### Required work
Repeat, exactly and in full, the lines of the listing below, but without any pictures.

### Data segment
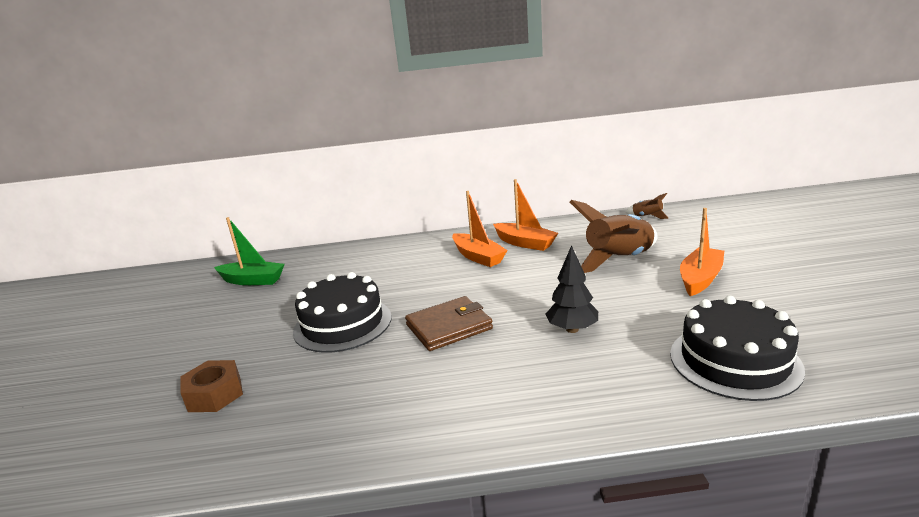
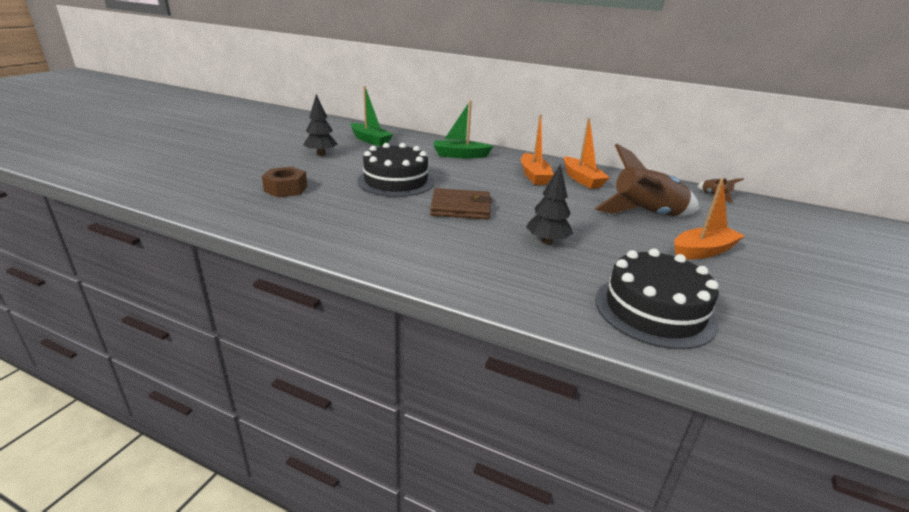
camera: 25 degrees right, 5 degrees up
(209, 324) = (321, 154): none -> black tree
(378, 261) = (460, 155): none -> green boat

### Response to the task
camera: 25 degrees right, 5 degrees up
(209, 324) = (321, 154): none -> black tree
(378, 261) = (460, 155): none -> green boat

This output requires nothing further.